• **Task requirements**:
Would you print the records below word for word, without the pictures?

Segment Start: Material provided

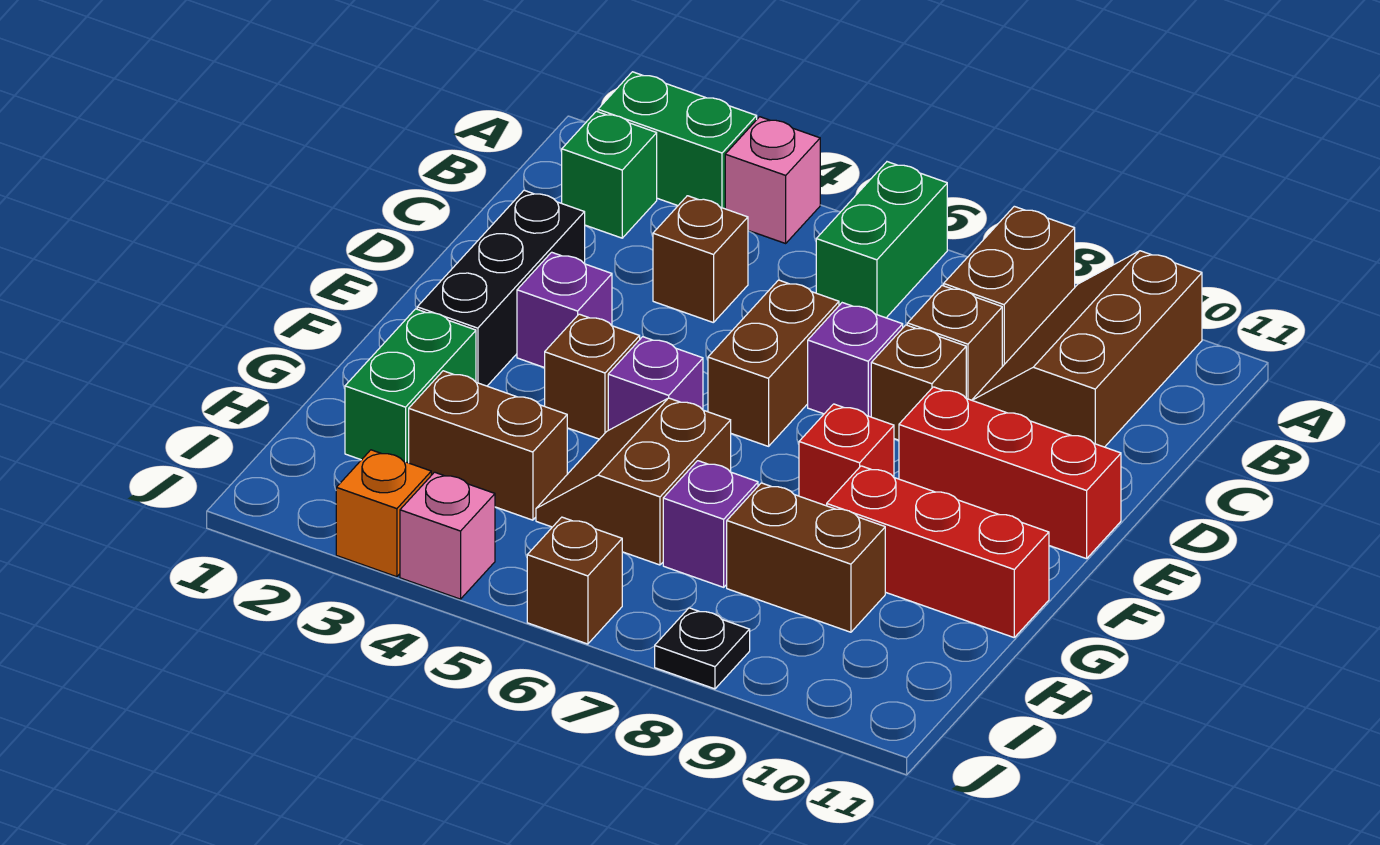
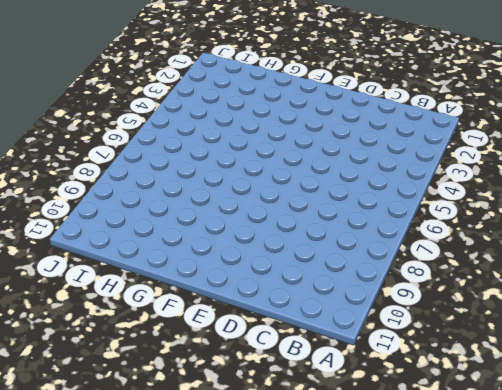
none -> green brick A2:A3 level 1
none -> pink brick A4 level 1
none -> green brick A6:B6 level 1

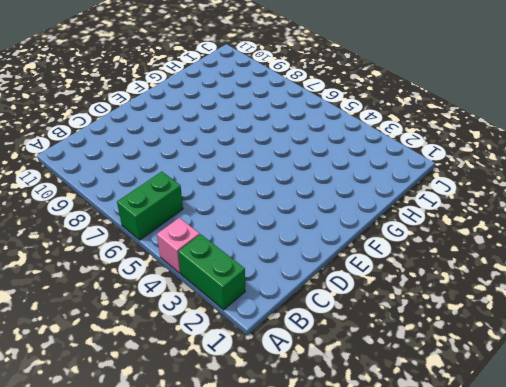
none -> brown brick A8:B8 level 1
none -> brown slope A9:C10 level 1 top 10
none -> green brick B2 level 1

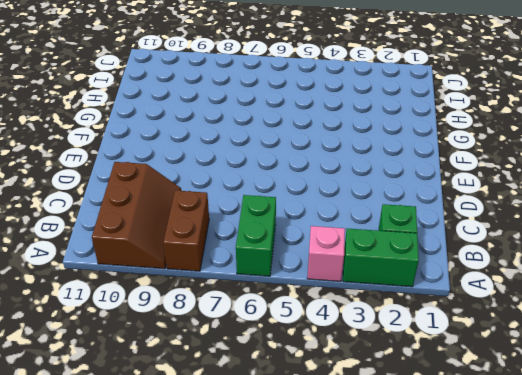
none -> brown brick C4 level 1
none -> brown brick C8 level 1
none -> black brick D2:F2 level 1

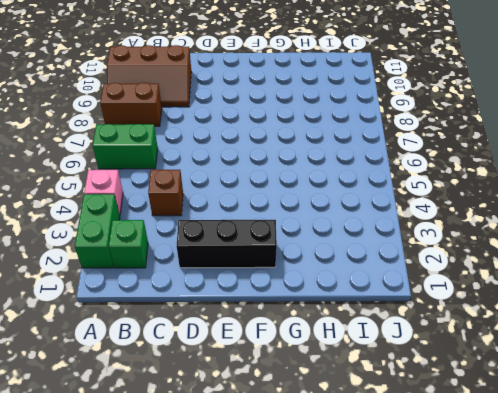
none -> brown brick C8 level 1
none -> brown brick D6:E6 level 1
none -> purple brick D7 level 1

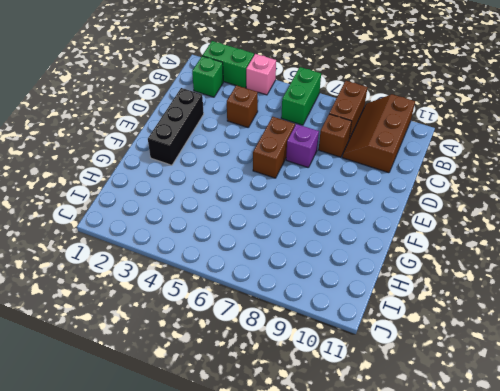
none -> brown brick D8 level 1
none -> purple brick E3 level 1
none -> red brick E9:E11 level 1

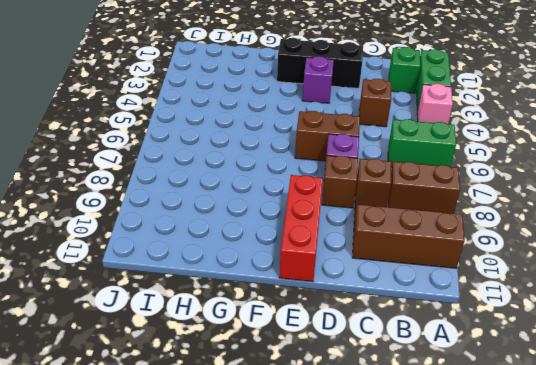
none -> brown brick F4 level 1
none -> purple brick F5 level 1
none -> red brick F8 level 1

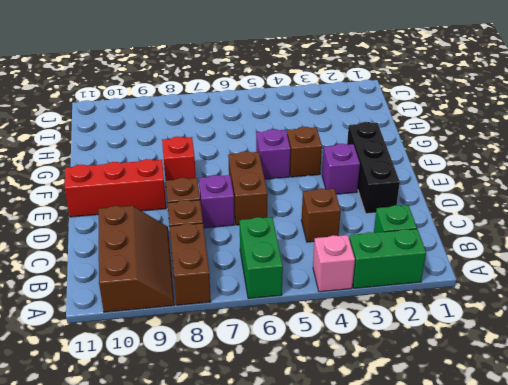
none -> green brick G2:H2 level 1
none -> brown slope G5:H6 level 1 top 6
none -> red brick G9:G11 level 1

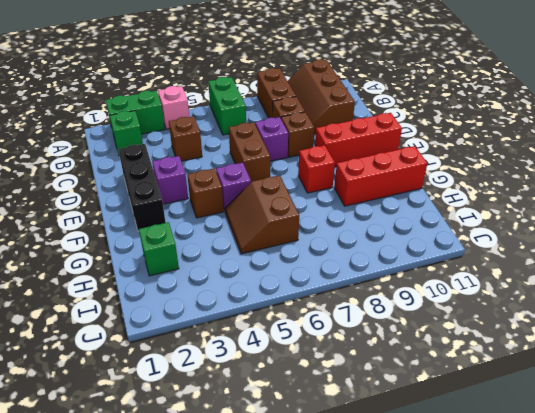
green brick H2 level 1 -> green brick G2:H2 level 1
none -> brown brick H3:H4 level 1
none -> purple brick H7 level 1
none -> brown brick H8:H9 level 1

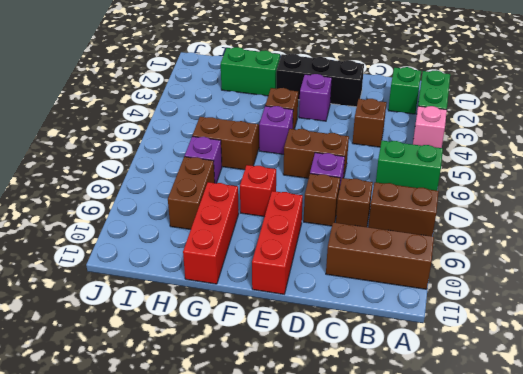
none -> brown brick H3:H4 level 1
none -> orange brick J3 level 1
none -> pink brick J4 level 1

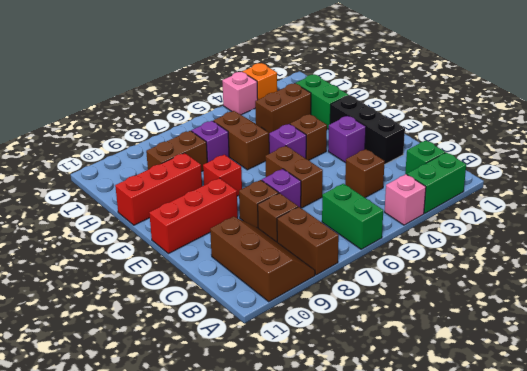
none -> brown brick J6 level 1
none -> black plate J8 level 1

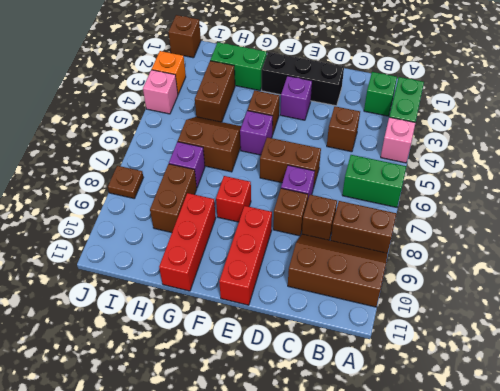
brown brick J1 level 1 -> brown brick J6 level 1
brown plate J8 level 1 -> black plate J8 level 1

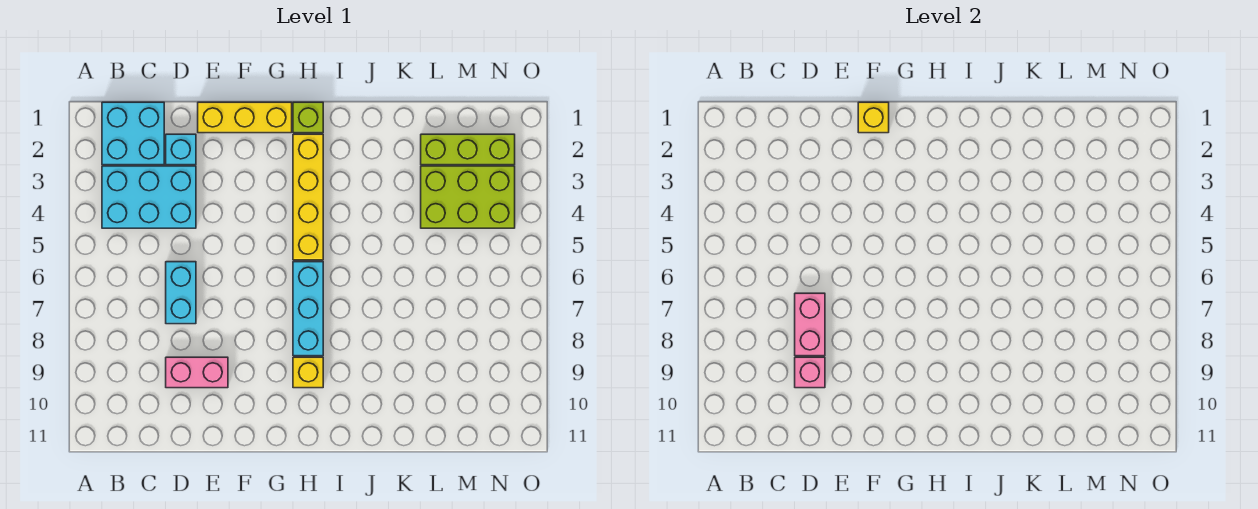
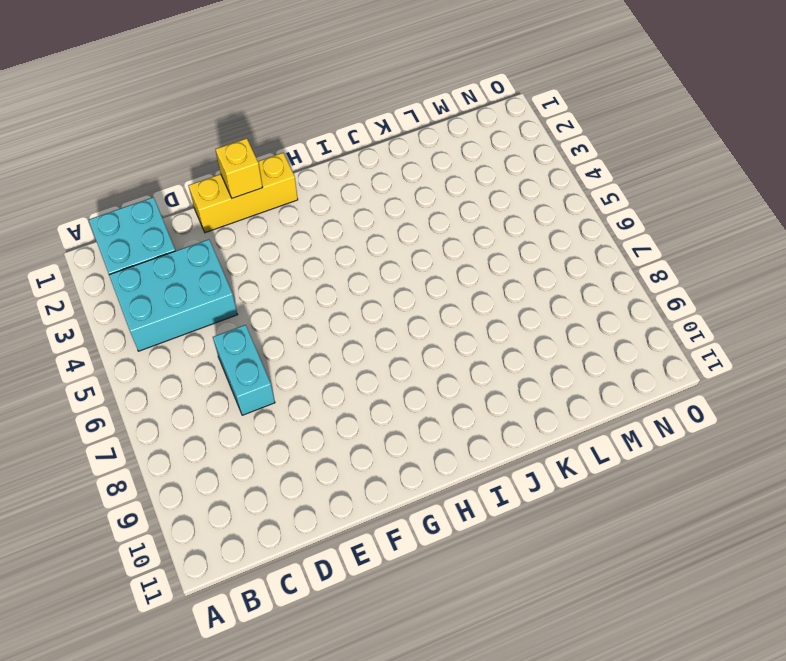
none -> cyan brick D2 level 1
none -> pink brick D9:E9 level 1
none -> lime brick H1 level 1

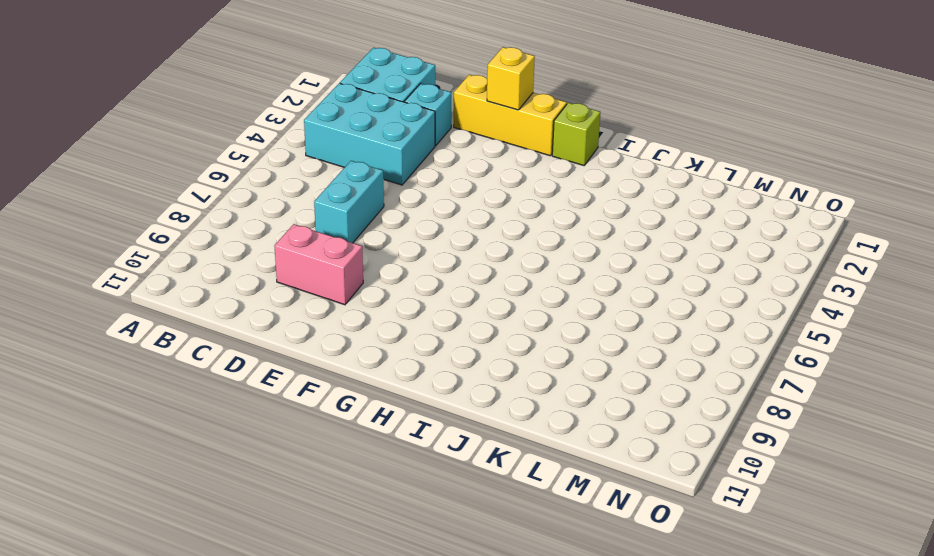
none -> yellow brick H2:H5 level 1
none -> cyan brick H6:H8 level 1
none -> yellow brick H9 level 1

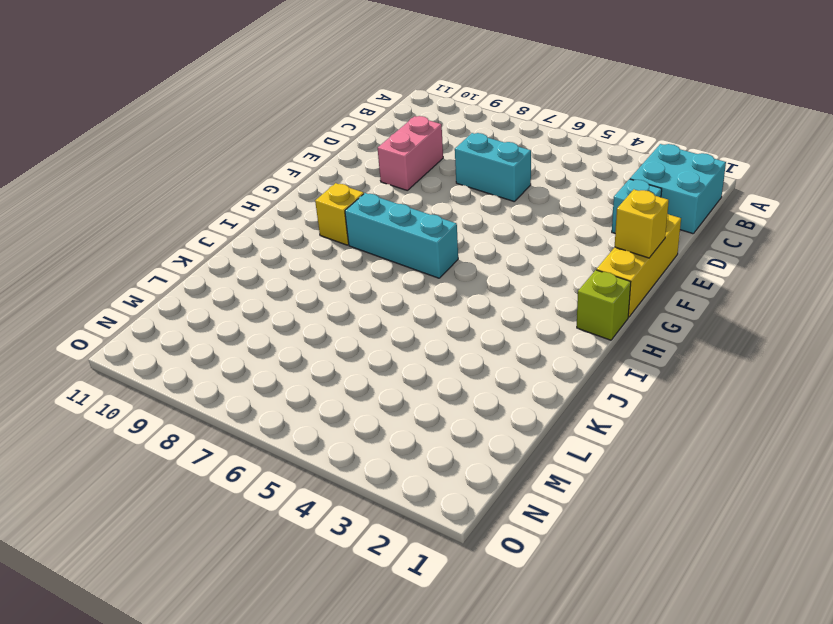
none -> cyan brick B3:D4 level 1
none -> yellow brick H2:H5 level 1
none -> lime brick L2:N2 level 1

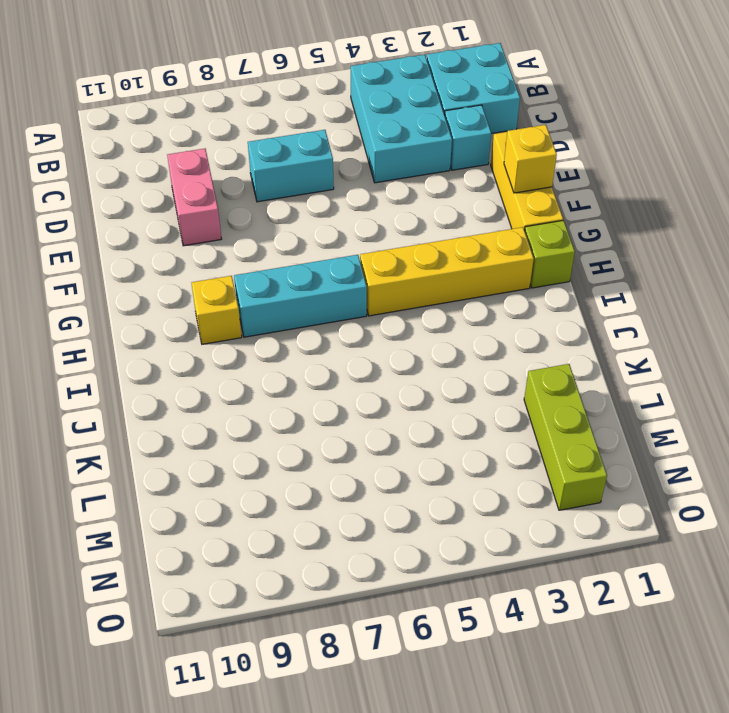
none -> lime brick L3:N4 level 1
none -> pink brick D7:D8 level 2
none -> pink brick D9 level 2

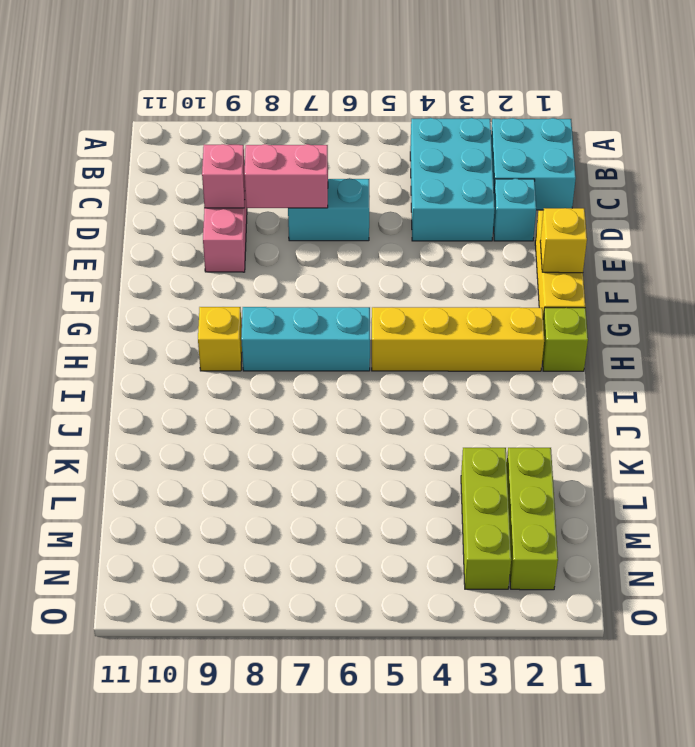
lime brick L3:N3 level 1 -> lime brick L3:N4 level 1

Segment End: Material provided

• **Result of the exercise**:
none -> green brick A2:A3 level 1
none -> pink brick A4 level 1
none -> green brick A6:B6 level 1

none -> brown brick A8:B8 level 1
none -> brown slope A9:C10 level 1 top 10
none -> green brick B2 level 1

none -> brown brick C4 level 1
none -> brown brick C8 level 1
none -> black brick D2:F2 level 1

none -> brown brick C8 level 1
none -> brown brick D6:E6 level 1
none -> purple brick D7 level 1

none -> brown brick D8 level 1
none -> purple brick E3 level 1
none -> red brick E9:E11 level 1

none -> brown brick F4 level 1
none -> purple brick F5 level 1
none -> red brick F8 level 1

none -> green brick G2:H2 level 1
none -> brown slope G5:H6 level 1 top 6
none -> red brick G9:G11 level 1

green brick H2 level 1 -> green brick G2:H2 level 1
none -> brown brick H3:H4 level 1
none -> purple brick H7 level 1
none -> brown brick H8:H9 level 1

none -> brown brick H3:H4 level 1
none -> orange brick J3 level 1
none -> pink brick J4 level 1

none -> brown brick J6 level 1
none -> black plate J8 level 1

brown brick J1 level 1 -> brown brick J6 level 1
brown plate J8 level 1 -> black plate J8 level 1

none -> cyan brick D2 level 1
none -> pink brick D9:E9 level 1
none -> lime brick H1 level 1

none -> yellow brick H2:H5 level 1
none -> cyan brick H6:H8 level 1
none -> yellow brick H9 level 1

none -> cyan brick B3:D4 level 1
none -> yellow brick H2:H5 level 1
none -> lime brick L2:N2 level 1

none -> lime brick L3:N4 level 1
none -> pink brick D7:D8 level 2
none -> pink brick D9 level 2

lime brick L3:N3 level 1 -> lime brick L3:N4 level 1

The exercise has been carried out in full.